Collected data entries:
= = = =
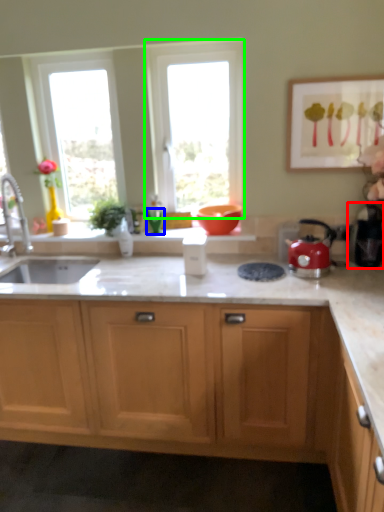
Question: Considering the real-world distances, which object is farthest from coffee machine (highlighted by a red box)? glass vase (highlighted by a blue box) or window (highlighted by a green box)?

Choices:
 (A) glass vase
 (B) window

Answer: (A)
= = = =
## [YOUR OBJECTIVE]
Can you give the records again with every "highlighted by" renamed to "outlined by", changing nothing else and leaving out the pictures?

## [RESULT OF THIS EXERCISE]
Question: Considering the real-world distances, which object is farthest from coffee machine (outlined by a red box)? glass vase (outlined by a blue box) or window (outlined by a green box)?

Choices:
 (A) glass vase
 (B) window

Answer: (A)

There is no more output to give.